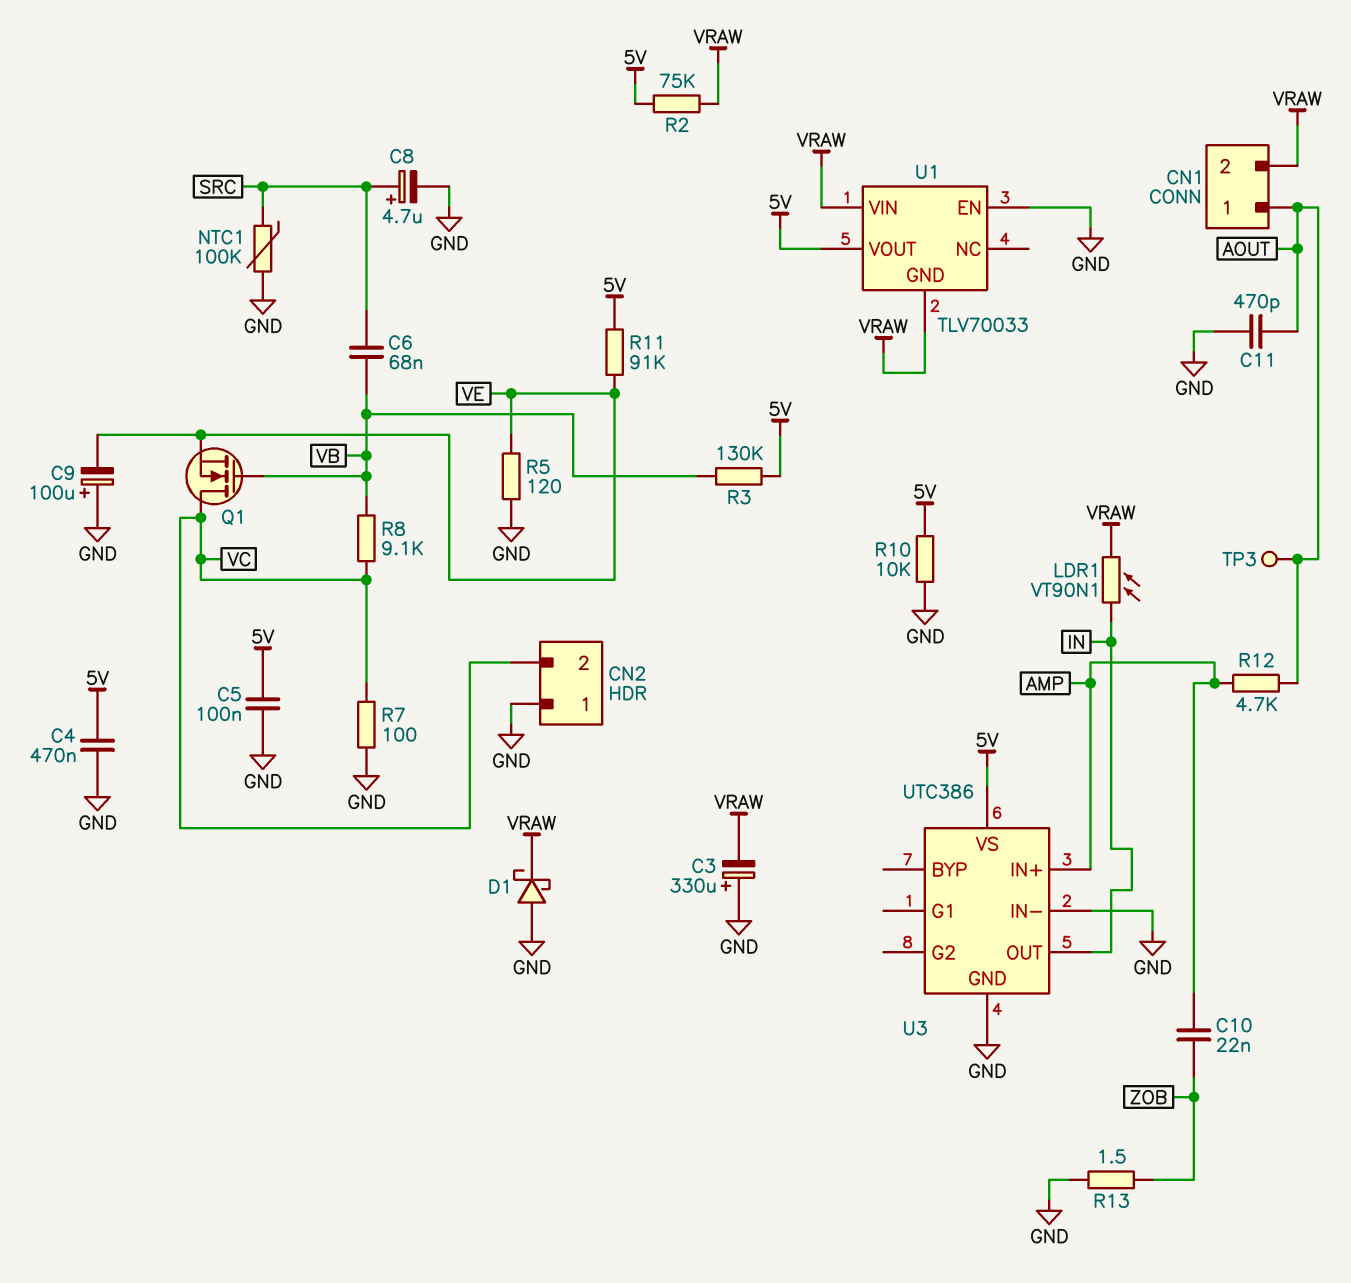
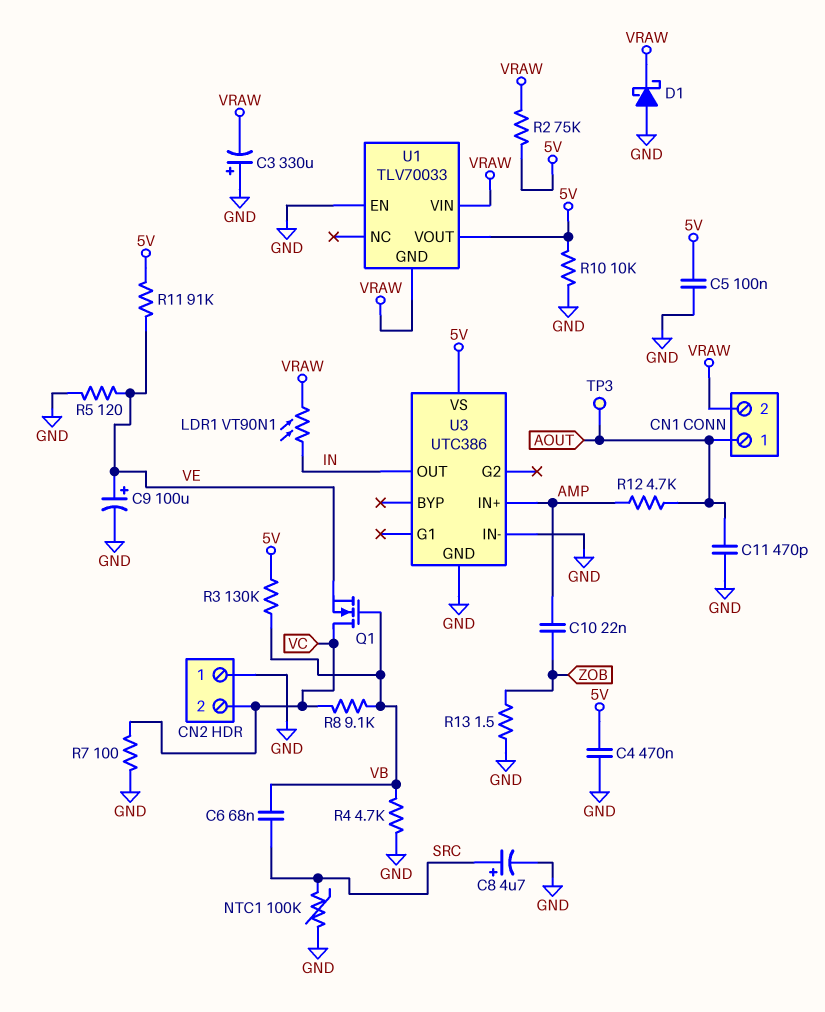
C9: 100uF (plus GND, minus VE) -> 100uF (plus VE, minus GND)
R4: none -> 4.7k (GND, VB)

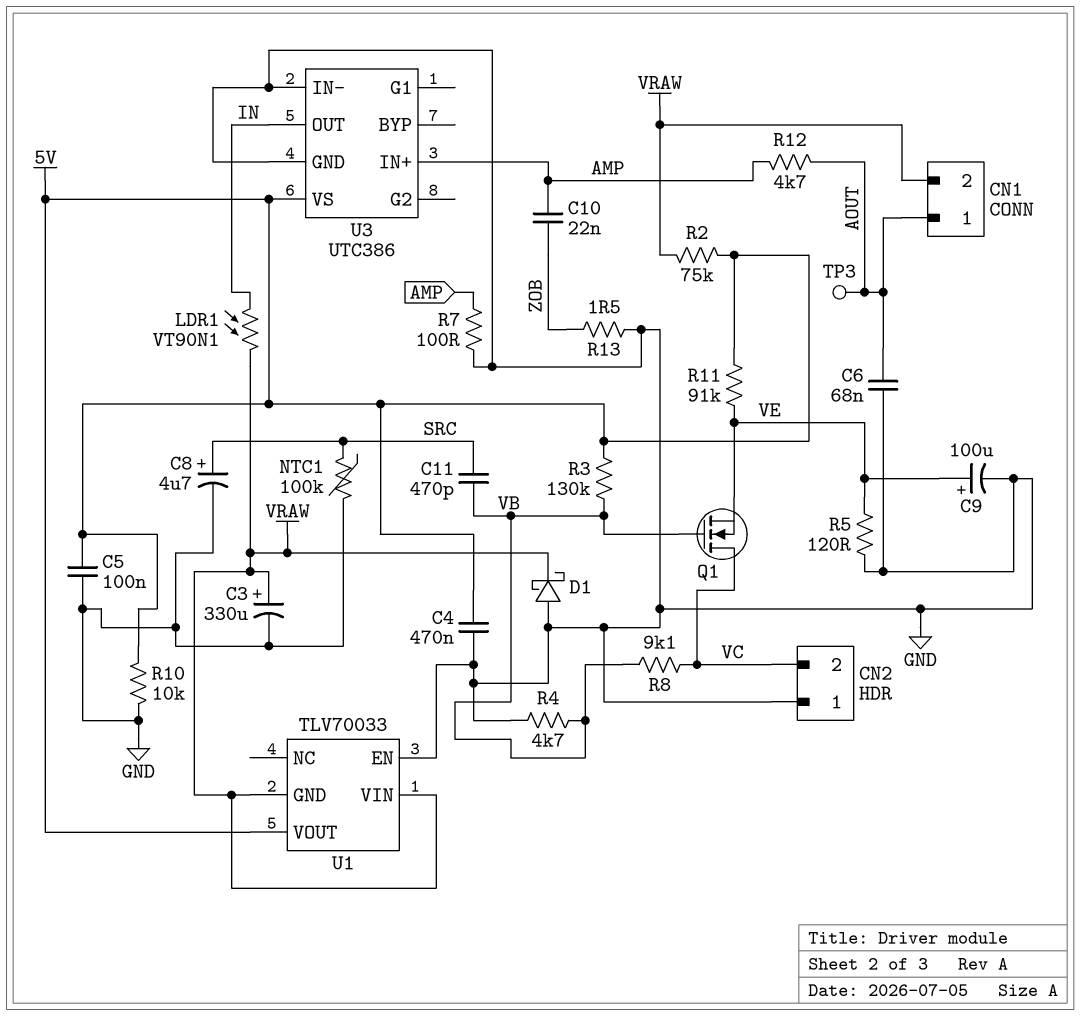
C3: 330uF (plus GND, minus VRAW) -> 330uF (plus VRAW, minus GND)
C6: 68nF (SRC, VB) -> 68nF (AOUT, GND)
C11: 470pF (AOUT, GND) -> 470pF (SRC, VB)
R7: 100 (GND, VC) -> 100 (AMP, GND)

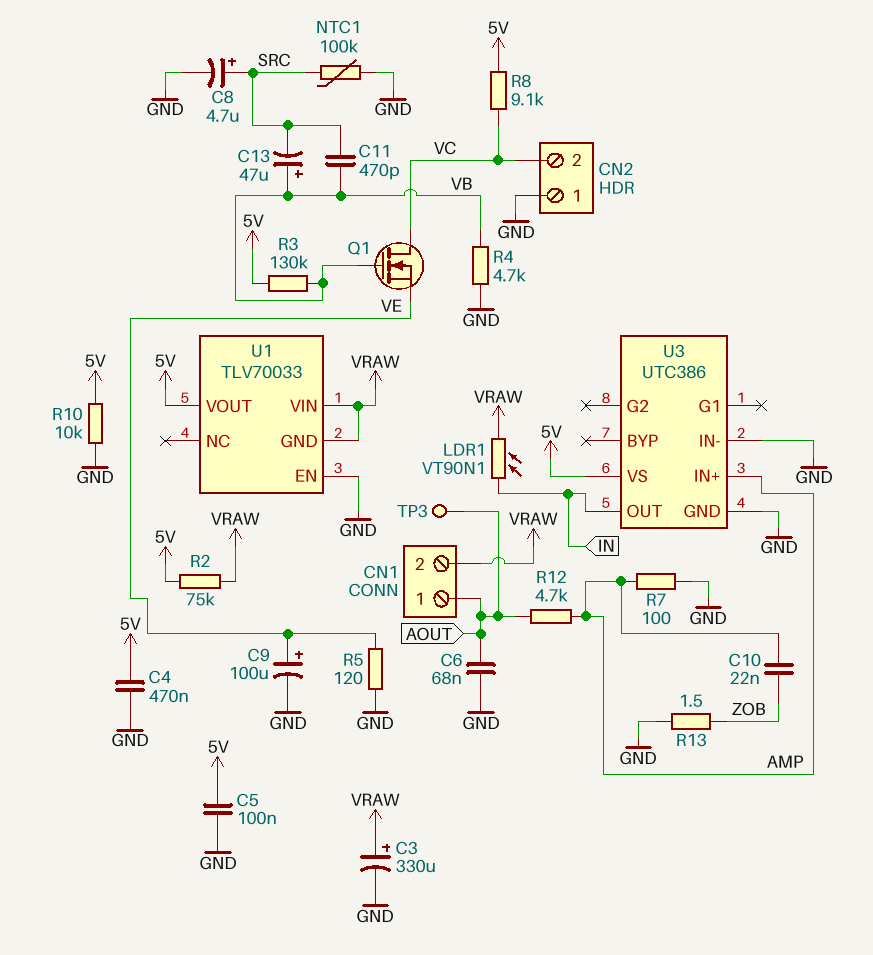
C13: none -> 47uF (plus VB, minus SRC)
D1: schottky (A GND, K VRAW) -> none
R8: 9.1k (VB, VC) -> 9.1k (5V, VC)
R11: 91k (5V, VE) -> none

---

Your output should be the lines above from the one that contains "R4: none -> 4.7k (GND, VB)" through the one that contains "R8: 9.1k (VB, VC) -> 9.1k (5V, VC)", word for word, with pictures left out.

Task answer:
R4: none -> 4.7k (GND, VB)

C3: 330uF (plus GND, minus VRAW) -> 330uF (plus VRAW, minus GND)
C6: 68nF (SRC, VB) -> 68nF (AOUT, GND)
C11: 470pF (AOUT, GND) -> 470pF (SRC, VB)
R7: 100 (GND, VC) -> 100 (AMP, GND)

C13: none -> 47uF (plus VB, minus SRC)
D1: schottky (A GND, K VRAW) -> none
R8: 9.1k (VB, VC) -> 9.1k (5V, VC)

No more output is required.